Collected data
-- Opening Marker --
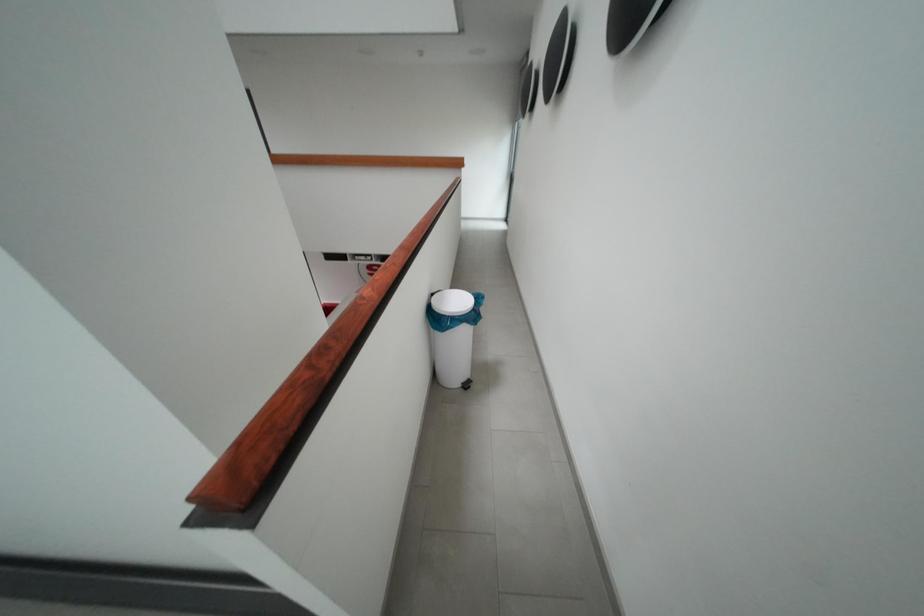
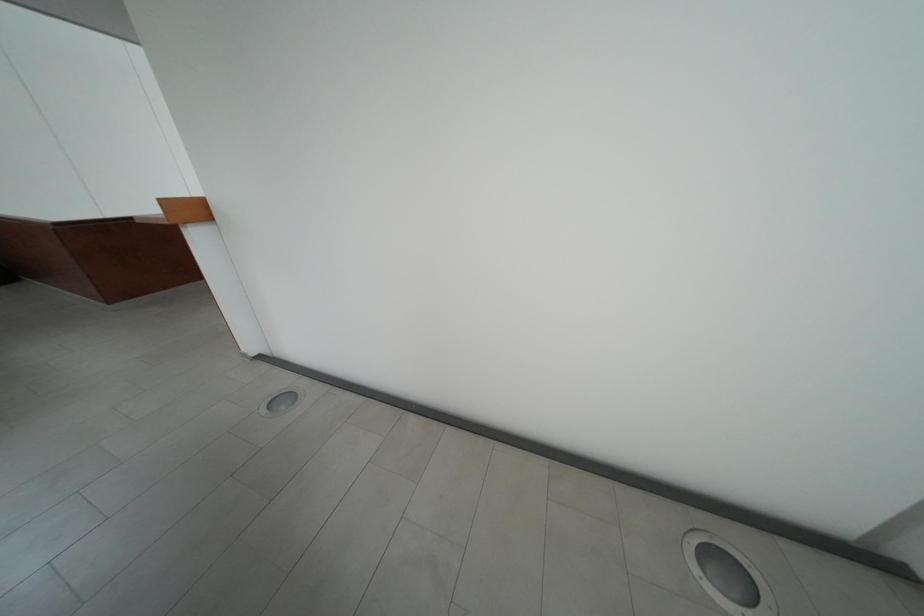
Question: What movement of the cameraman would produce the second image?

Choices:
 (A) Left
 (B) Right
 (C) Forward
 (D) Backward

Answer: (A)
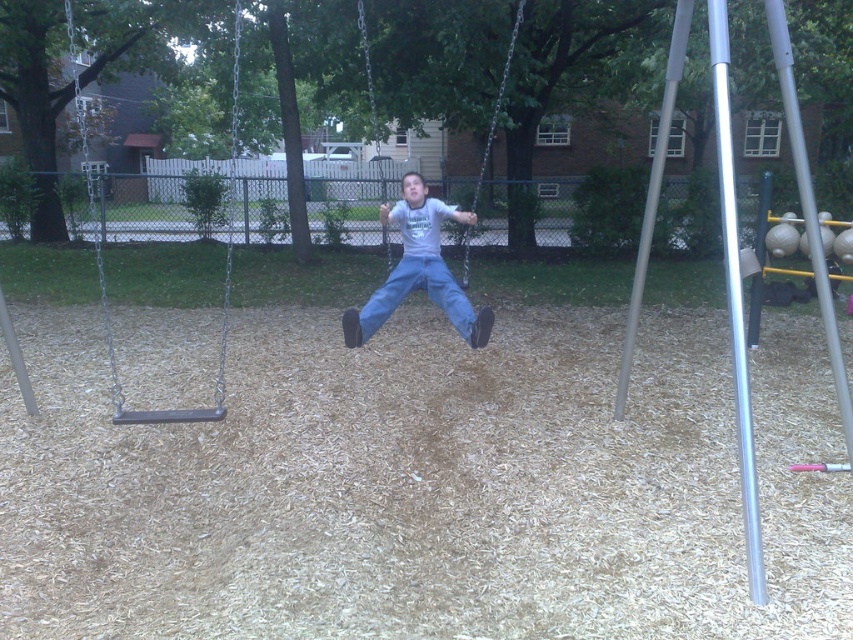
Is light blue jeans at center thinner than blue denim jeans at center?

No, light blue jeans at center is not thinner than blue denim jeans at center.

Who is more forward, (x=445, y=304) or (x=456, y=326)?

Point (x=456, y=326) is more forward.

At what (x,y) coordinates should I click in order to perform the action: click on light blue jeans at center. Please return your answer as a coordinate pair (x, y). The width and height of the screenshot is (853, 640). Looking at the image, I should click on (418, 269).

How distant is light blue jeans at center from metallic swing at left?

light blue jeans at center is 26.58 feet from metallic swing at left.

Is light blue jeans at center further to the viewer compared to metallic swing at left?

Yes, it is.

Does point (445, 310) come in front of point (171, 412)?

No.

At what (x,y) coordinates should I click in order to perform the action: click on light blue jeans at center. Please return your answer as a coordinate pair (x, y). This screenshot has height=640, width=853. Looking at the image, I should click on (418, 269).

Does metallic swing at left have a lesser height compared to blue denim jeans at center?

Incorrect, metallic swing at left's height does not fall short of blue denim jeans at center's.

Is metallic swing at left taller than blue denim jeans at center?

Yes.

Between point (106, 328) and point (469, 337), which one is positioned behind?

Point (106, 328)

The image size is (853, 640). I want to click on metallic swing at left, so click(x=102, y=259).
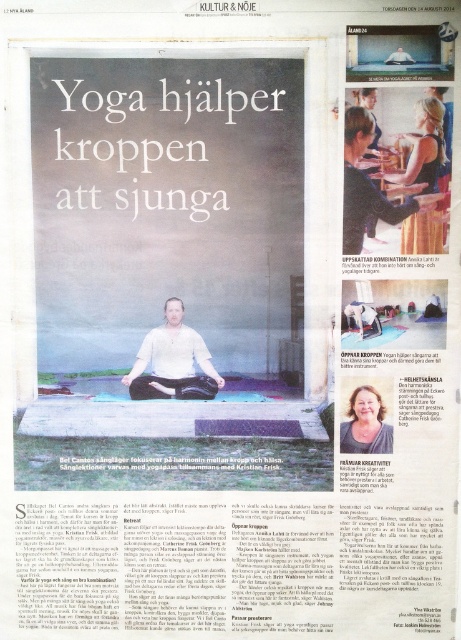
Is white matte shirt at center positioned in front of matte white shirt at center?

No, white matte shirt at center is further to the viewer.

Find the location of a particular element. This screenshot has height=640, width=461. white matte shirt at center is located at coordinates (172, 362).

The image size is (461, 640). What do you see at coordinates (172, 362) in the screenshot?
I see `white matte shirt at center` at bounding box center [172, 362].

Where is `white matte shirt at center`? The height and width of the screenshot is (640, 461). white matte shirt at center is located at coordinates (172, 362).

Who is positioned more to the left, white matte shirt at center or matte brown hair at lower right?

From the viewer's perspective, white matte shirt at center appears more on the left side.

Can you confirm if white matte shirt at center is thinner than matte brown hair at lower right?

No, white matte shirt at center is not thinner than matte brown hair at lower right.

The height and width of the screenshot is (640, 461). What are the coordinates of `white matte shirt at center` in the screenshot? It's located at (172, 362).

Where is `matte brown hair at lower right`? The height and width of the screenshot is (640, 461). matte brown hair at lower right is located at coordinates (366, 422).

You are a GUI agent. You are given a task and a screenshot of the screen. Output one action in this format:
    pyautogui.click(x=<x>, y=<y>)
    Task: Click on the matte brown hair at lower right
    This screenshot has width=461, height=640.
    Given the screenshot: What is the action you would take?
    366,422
-- Closing Marker --
GOAL OF THE EXERCISE - Revise the items between the lines holding "(x, y). This" and "Find the location", inclusive, replacing "metallic swing" with "steel swing" and changing nothing else. Give only those lines, without the pictures.

SOLVED PROBLEM -
At what (x,y) coordinates should I click in order to perform the action: click on light blue jeans at center. Please return your answer as a coordinate pair (x, y). This screenshot has height=640, width=853. Looking at the image, I should click on (418, 269).

Does steel swing at left have a lesser height compared to blue denim jeans at center?

Incorrect, steel swing at left's height does not fall short of blue denim jeans at center's.

Is steel swing at left taller than blue denim jeans at center?

Yes.

Between point (106, 328) and point (469, 337), which one is positioned behind?

Point (106, 328)

The image size is (853, 640). I want to click on steel swing at left, so click(x=102, y=259).
Is white matte shirt at center positioned in front of matte white shirt at center?

No, white matte shirt at center is further to the viewer.

Find the location of a particular element. This screenshot has height=640, width=461. white matte shirt at center is located at coordinates (172, 362).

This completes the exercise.